BEGIN
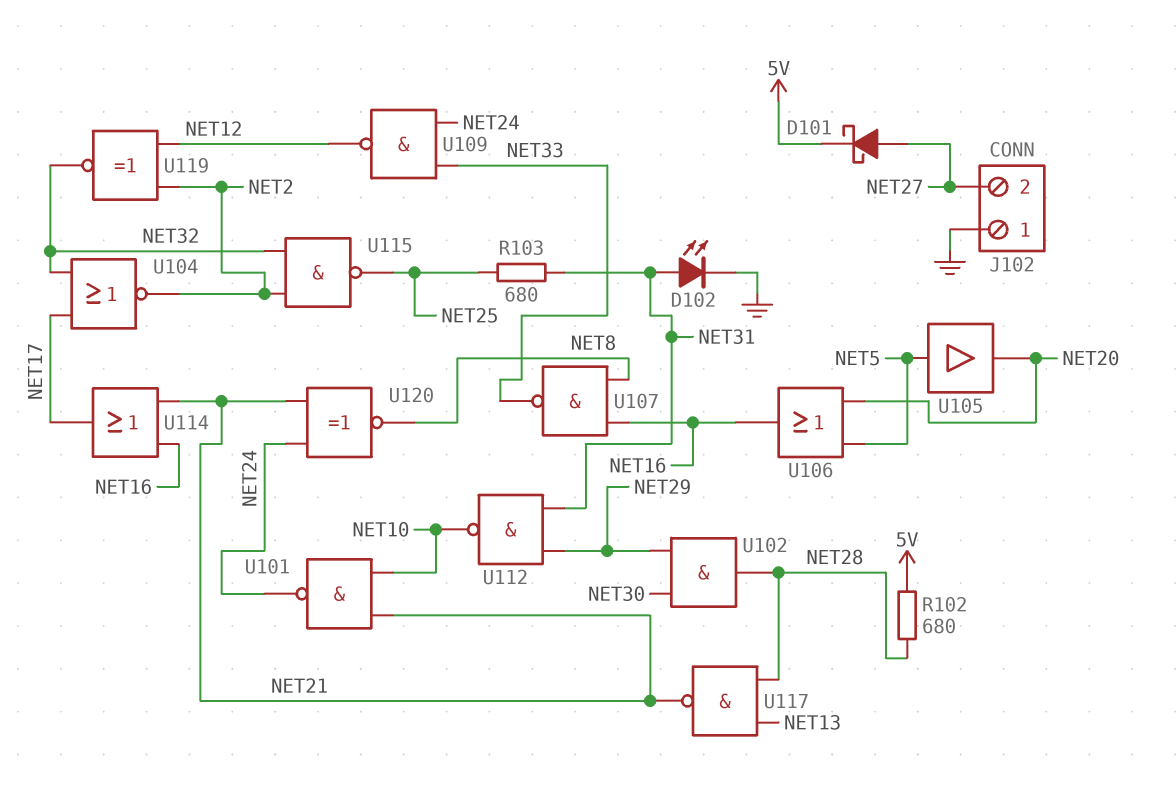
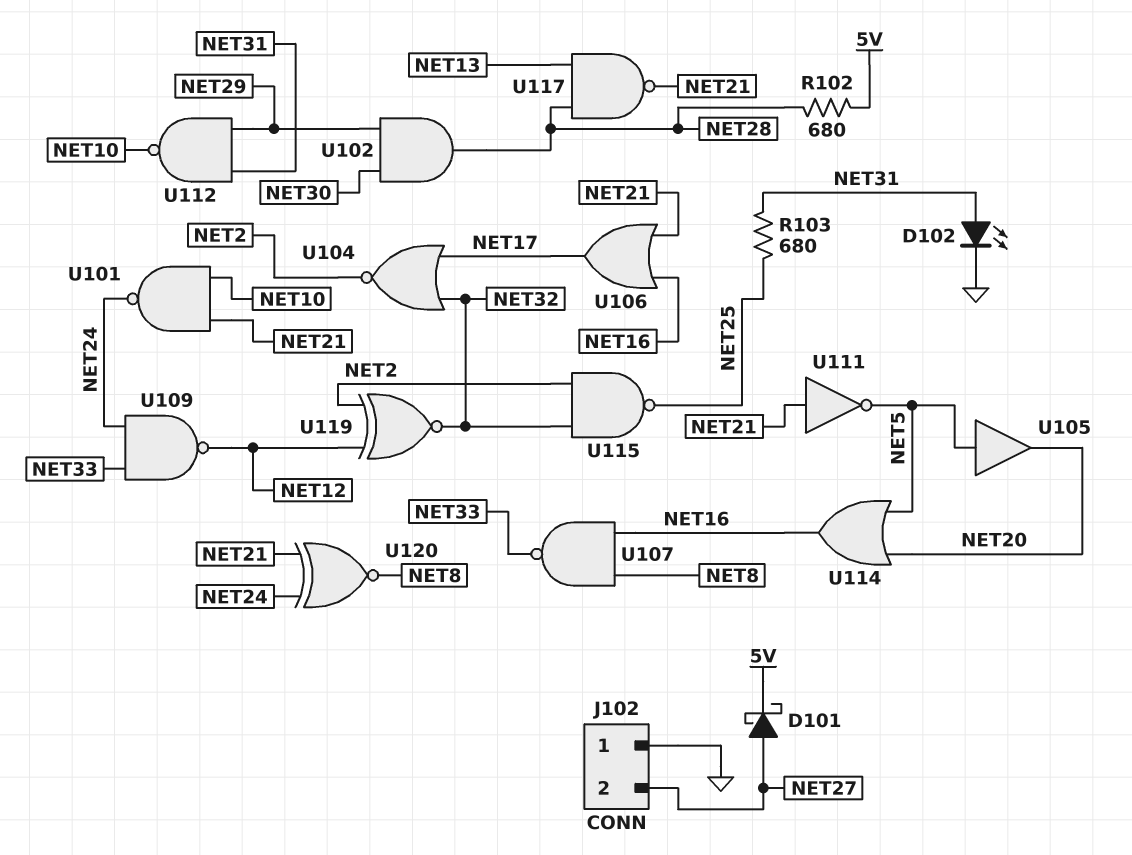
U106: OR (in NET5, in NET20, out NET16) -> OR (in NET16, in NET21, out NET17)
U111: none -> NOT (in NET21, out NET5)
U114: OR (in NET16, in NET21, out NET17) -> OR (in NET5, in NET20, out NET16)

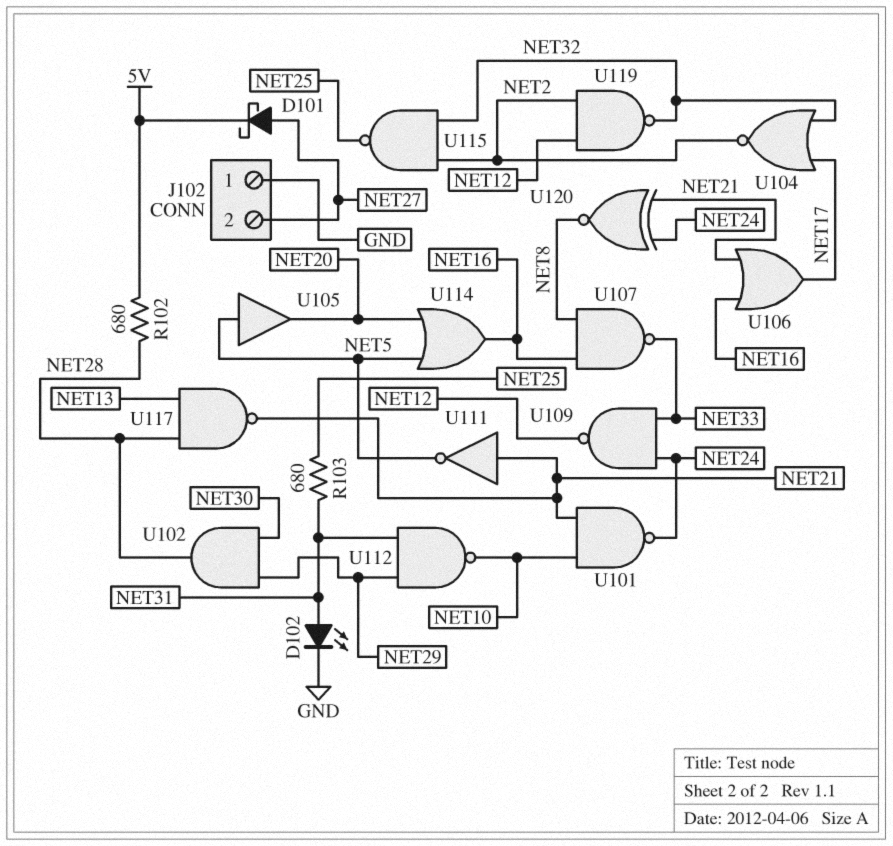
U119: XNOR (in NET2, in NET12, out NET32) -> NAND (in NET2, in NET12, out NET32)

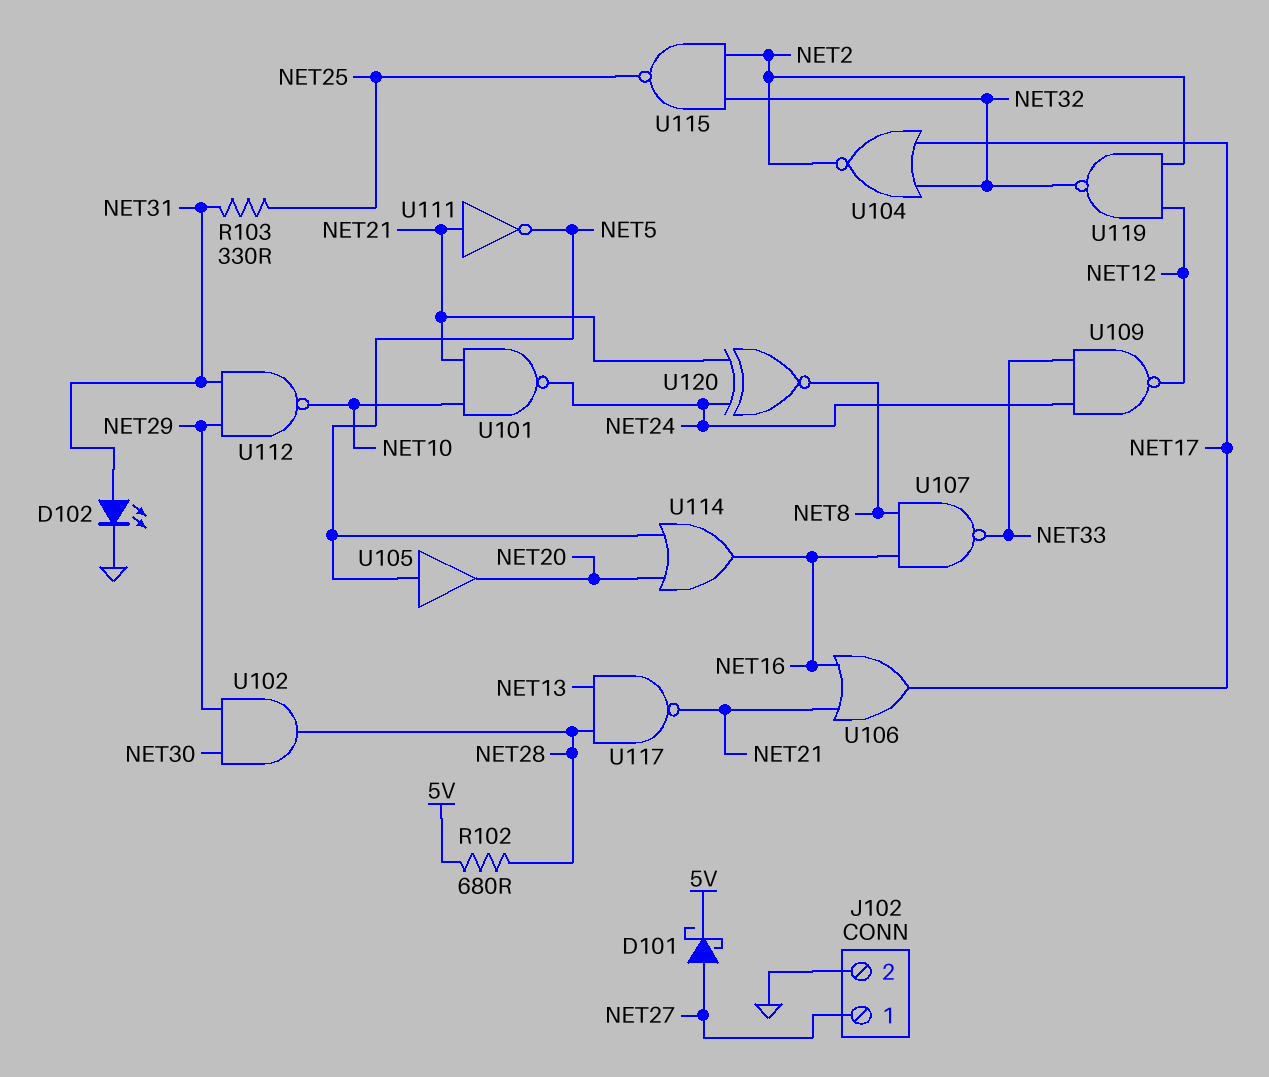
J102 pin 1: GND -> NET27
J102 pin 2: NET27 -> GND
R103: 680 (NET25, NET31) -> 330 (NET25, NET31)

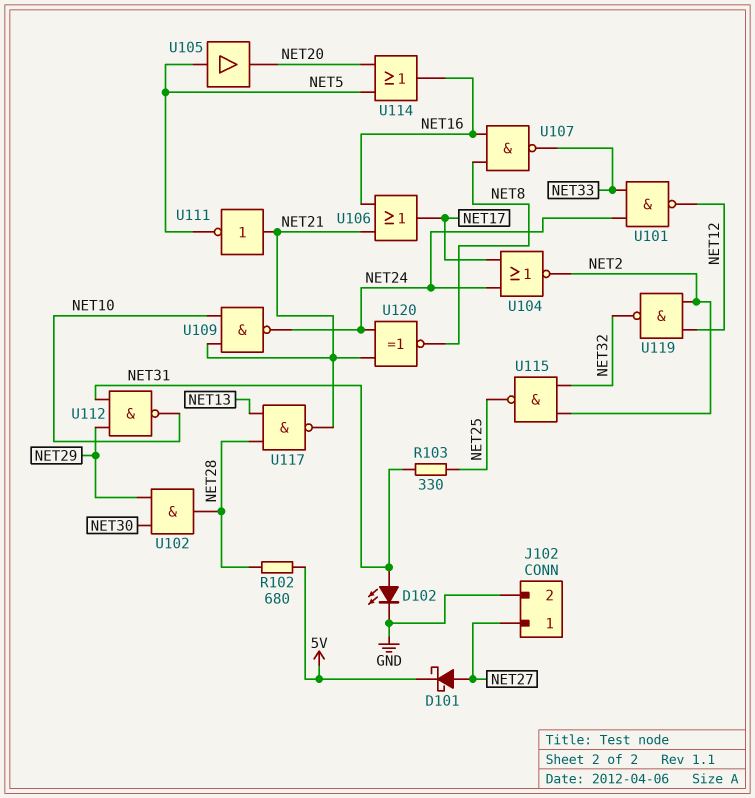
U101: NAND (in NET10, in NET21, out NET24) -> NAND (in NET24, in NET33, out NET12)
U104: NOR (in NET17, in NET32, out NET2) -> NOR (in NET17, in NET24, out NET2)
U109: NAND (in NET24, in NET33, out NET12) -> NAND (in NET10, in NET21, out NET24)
END
* **REQUIRED WORK**: Go line by line through the records above and copy each one containing "NAND".

* **RESULT OF THIS TASK**:
U119: XNOR (in NET2, in NET12, out NET32) -> NAND (in NET2, in NET12, out NET32)
U101: NAND (in NET10, in NET21, out NET24) -> NAND (in NET24, in NET33, out NET12)
U109: NAND (in NET24, in NET33, out NET12) -> NAND (in NET10, in NET21, out NET24)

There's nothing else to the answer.